> DATA RECORDS:
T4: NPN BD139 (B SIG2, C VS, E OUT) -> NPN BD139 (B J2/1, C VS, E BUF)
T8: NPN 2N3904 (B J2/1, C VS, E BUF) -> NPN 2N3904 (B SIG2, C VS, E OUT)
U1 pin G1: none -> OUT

* * *

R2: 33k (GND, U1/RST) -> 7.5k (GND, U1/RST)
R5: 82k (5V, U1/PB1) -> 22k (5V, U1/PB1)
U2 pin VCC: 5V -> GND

---

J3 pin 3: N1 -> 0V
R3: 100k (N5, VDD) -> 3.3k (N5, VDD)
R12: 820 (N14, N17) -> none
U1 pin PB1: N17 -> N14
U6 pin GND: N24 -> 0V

> PROBLEM TO WORK ON:
Out of the entries, report each line that contains the word "none".

> RESPONSE:
U1 pin G1: none -> OUT
R12: 820 (N14, N17) -> none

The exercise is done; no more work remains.